Object state comparisons:
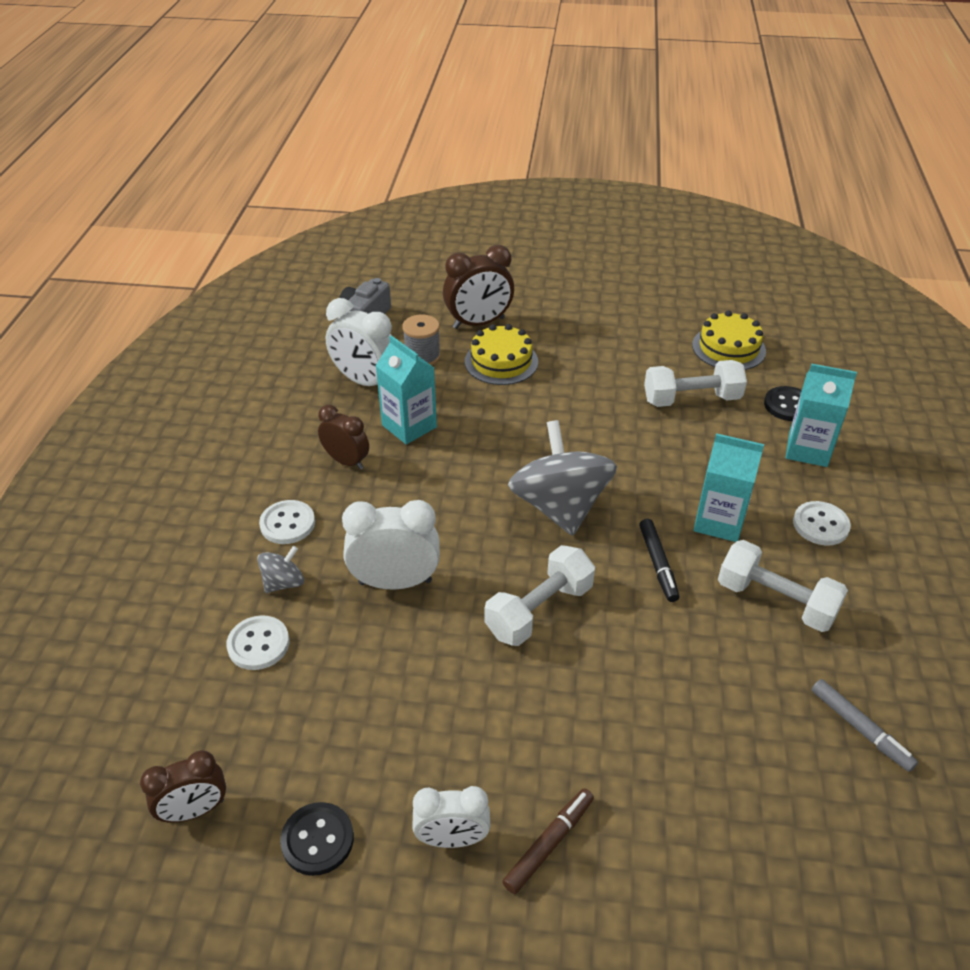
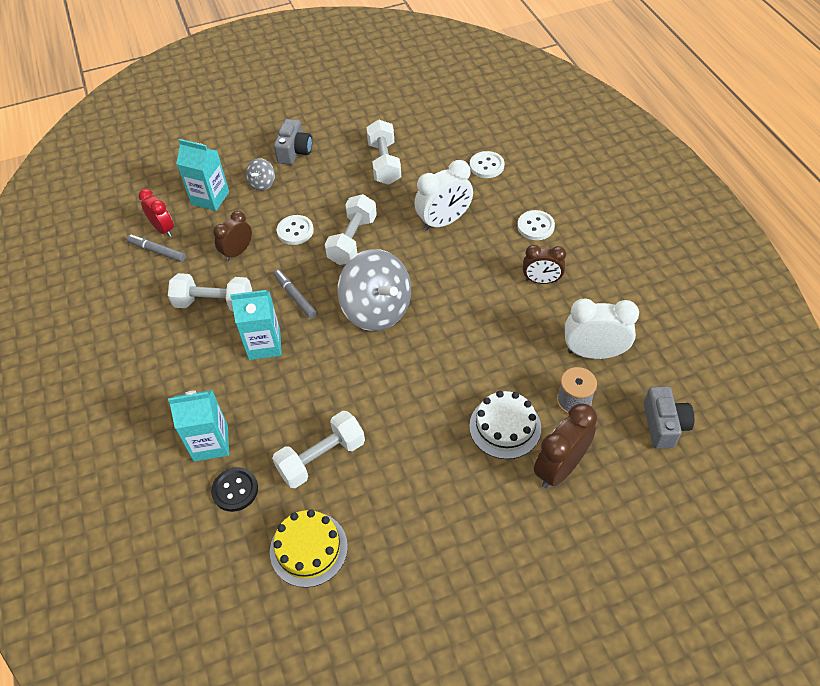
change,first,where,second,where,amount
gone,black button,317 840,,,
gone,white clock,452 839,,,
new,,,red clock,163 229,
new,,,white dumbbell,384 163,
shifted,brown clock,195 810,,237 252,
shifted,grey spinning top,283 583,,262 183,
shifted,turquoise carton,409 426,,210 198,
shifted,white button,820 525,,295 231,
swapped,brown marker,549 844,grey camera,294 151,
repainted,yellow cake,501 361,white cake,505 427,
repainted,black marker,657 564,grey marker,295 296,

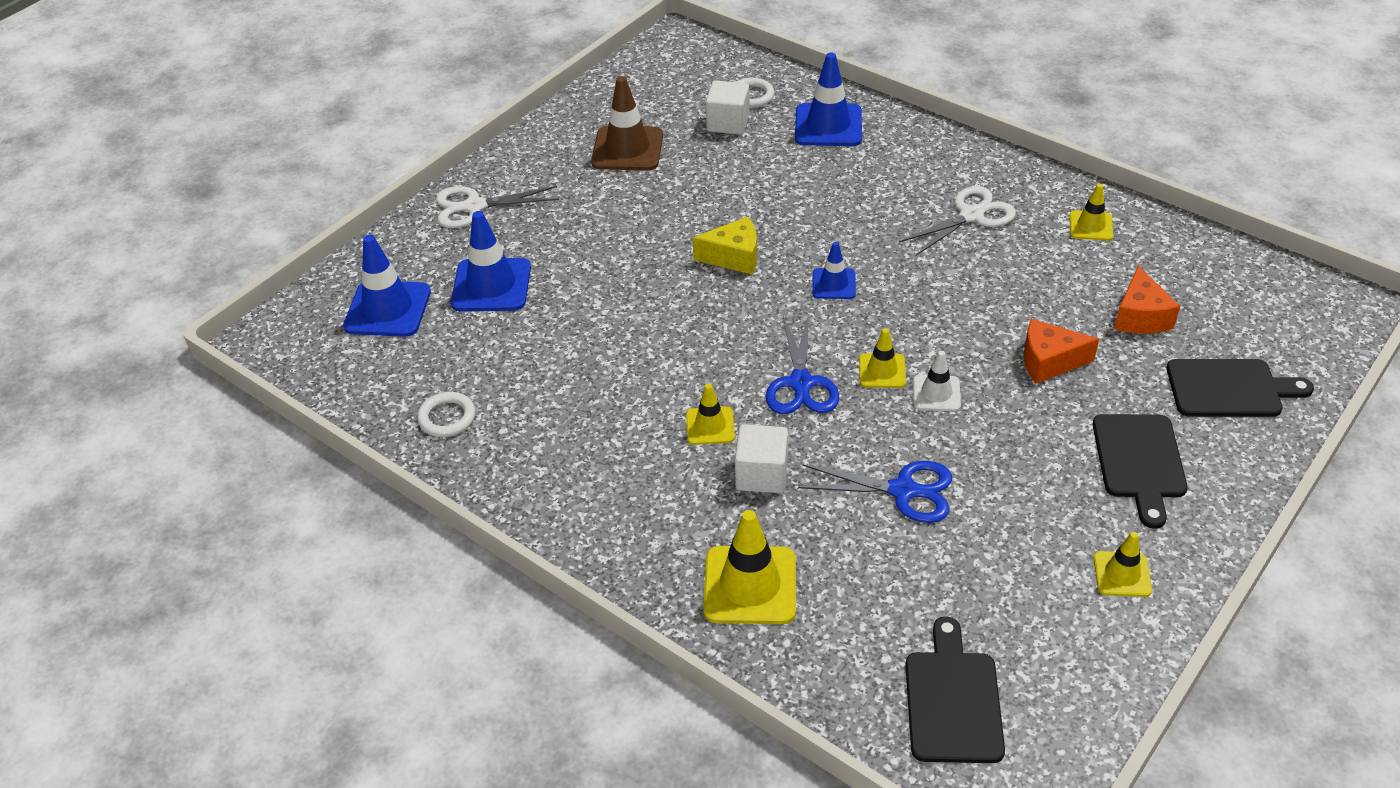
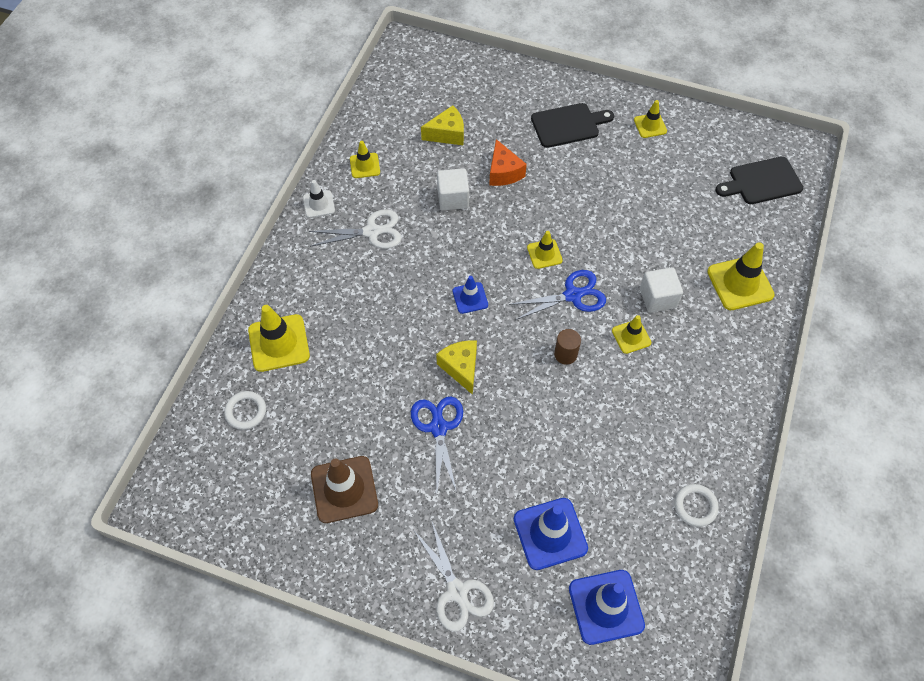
change,first,where,second,where,amount
gone,black cutting board,1229 389,,,
new,,,brown cylinder,565 354,
shifted,white cube,728 123,,453 198,
shifted,blue scissors,902 490,,438 428,
shifted,white traffic cone,936 393,,319 204,
repainted,blue traffic cone,828 125,yellow traffic cone,279 343,
repainted,orange cheese,1140 316,yellow cheese,447 134,
rotated,white scissors,971 216,,371 231,135 degrees clockwise

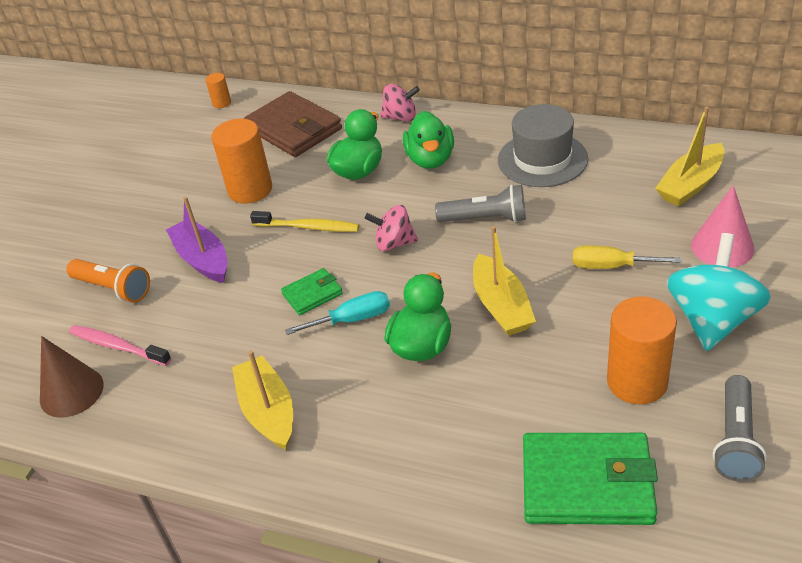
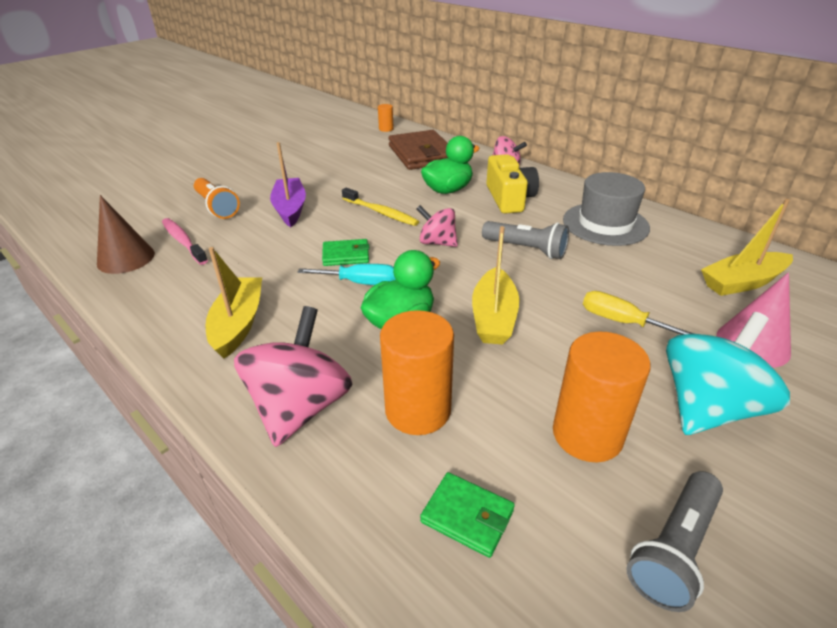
change,first,where,second,where,amount
new,,,pink spinning top,300 407,
shifted,orange cylinder,250 190,,418 410,
swapped,green duck,430 159,yellow camera,509 198,
scaled,green wallet,587 483,,467 516,x0.50

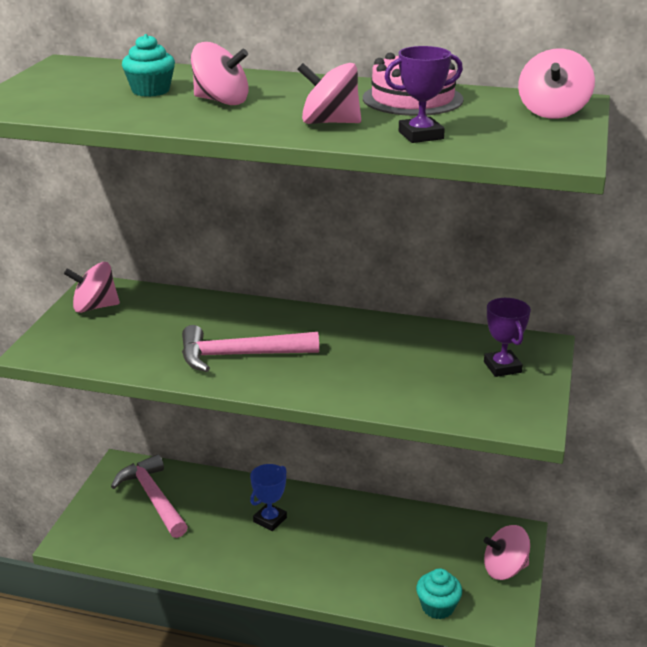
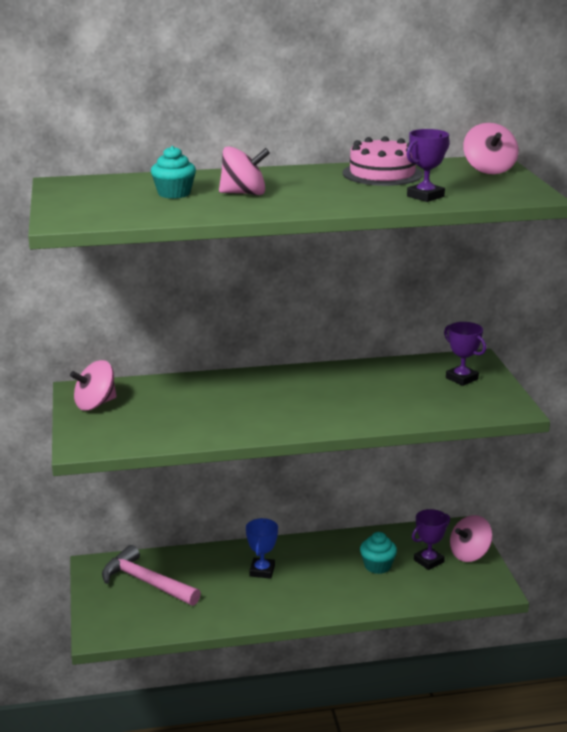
change,first,where,second,where,amount
gone,pink hammer,239 355,,,
gone,pink spinning top,329 122,,,
new,,,purple trophy,428 561,
shifted,turquoise cupcake,437 607,,377 566,

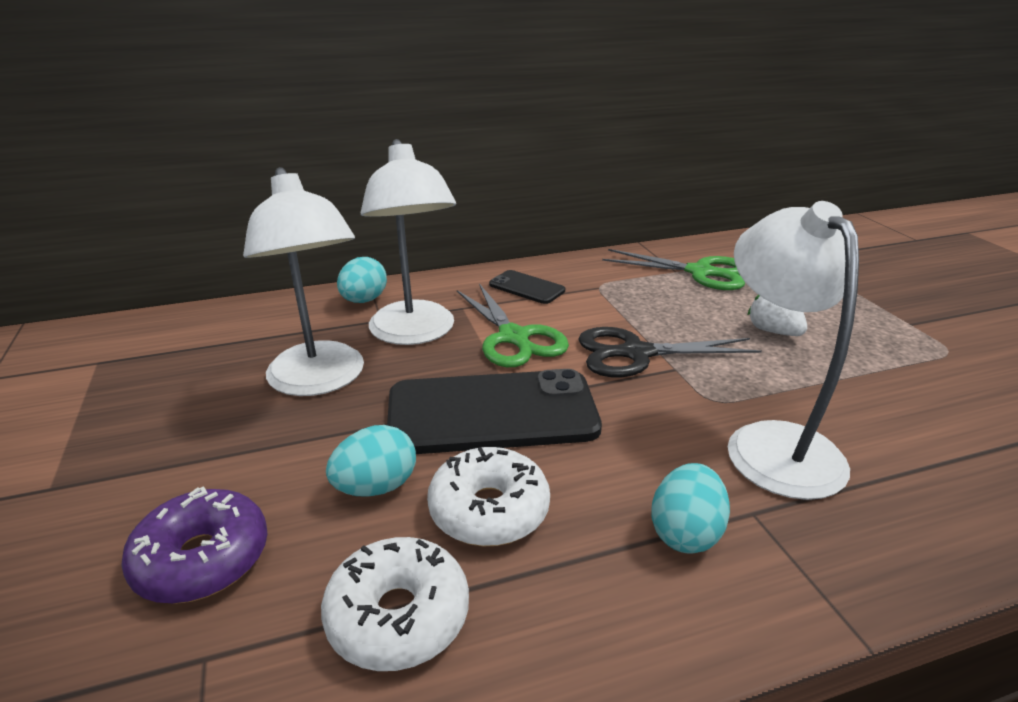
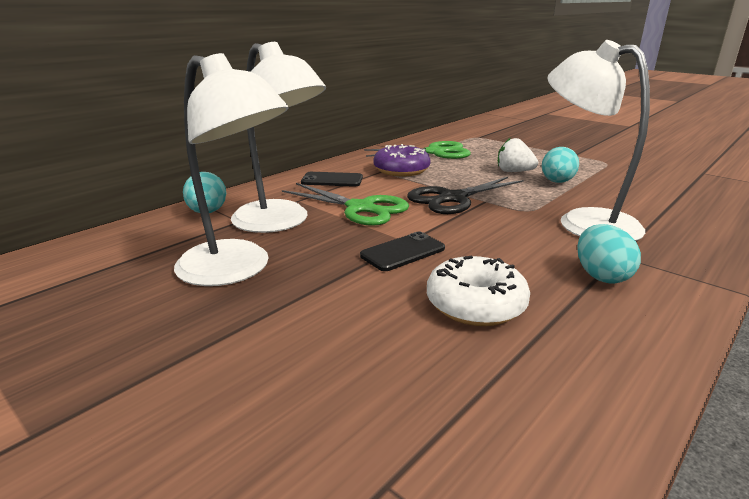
change,first,where,second,where,amount
gone,white donut,398 616,,,
shifted,purple donut,202 559,,401 170,
shifted,turquoise egg,376 487,,557 182,
scaled,black phone,492 413,,402 252,x0.48

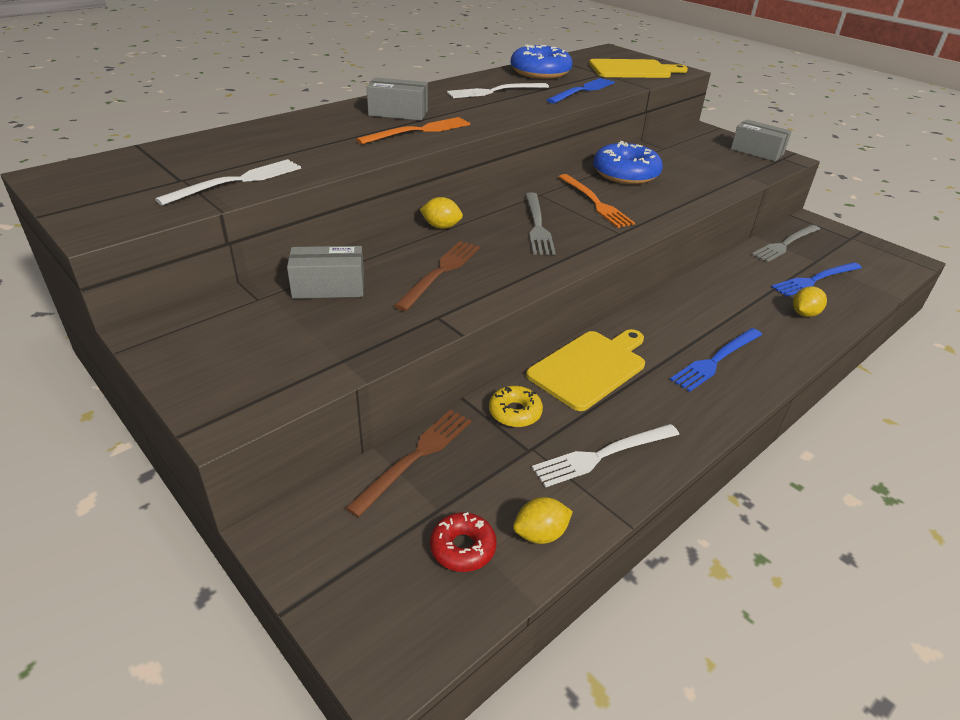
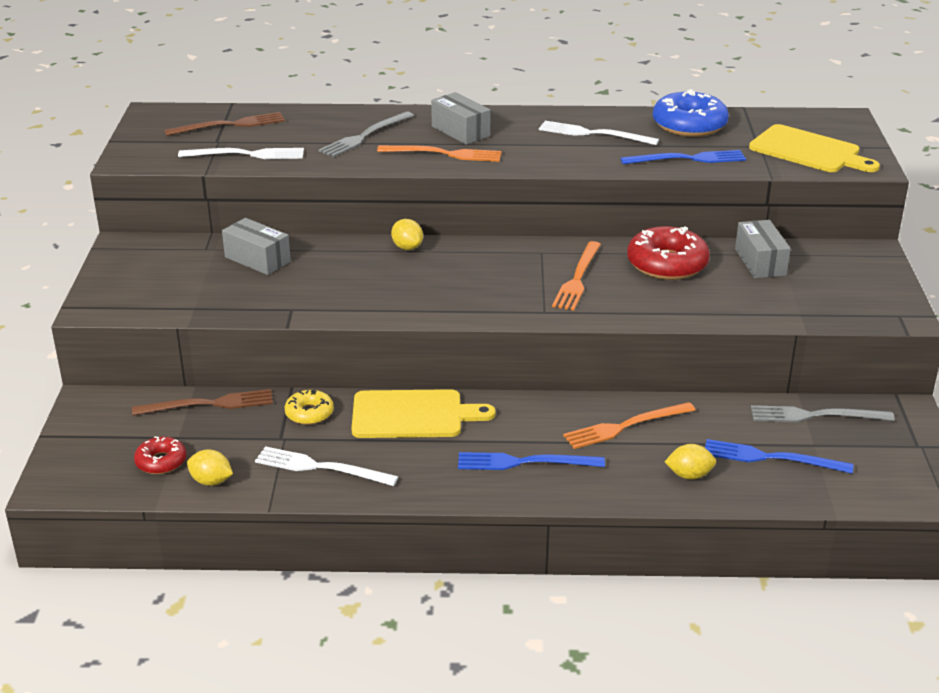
change,first,where,second,where,amount
new,,,orange fork,625 426,
shifted,brown fork,440 272,,230 125,
shifted,grey fork,537 226,,365 136,
shifted,grey box,757 151,,760 262,
repainted,blue donut,625 174,red donut,667 264,

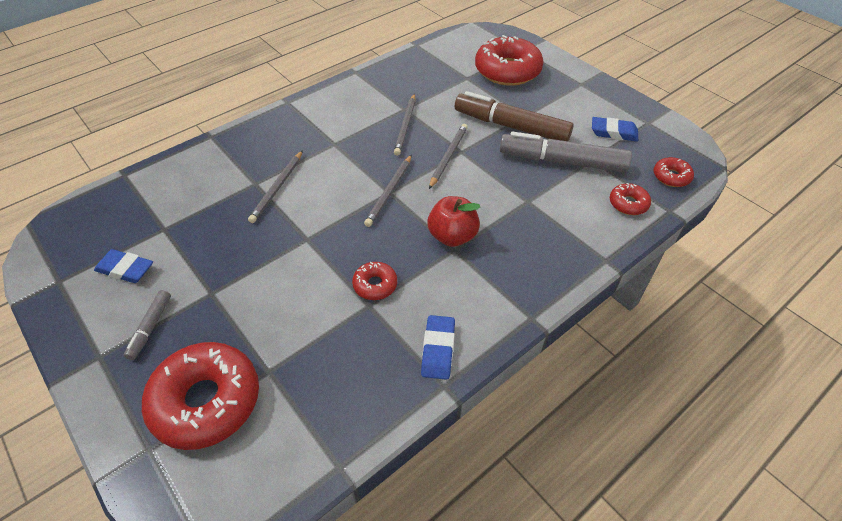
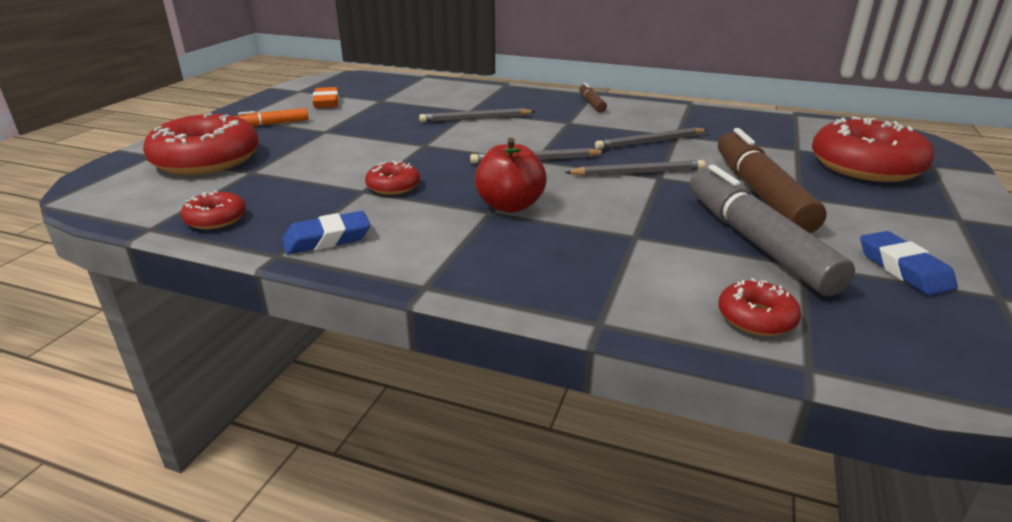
change,first,where,second,where,amount
new,,,brown marker,591 103,
shifted,red donut,671 177,,216 219,
repainted,blue eraser,125 269,orange eraser,326 102,
repainted,grey marker,150 327,orange marker,273 124,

How to complete this task: Tally the lines in the records that hold the word "button". Give only the total.

Reply to the task: 2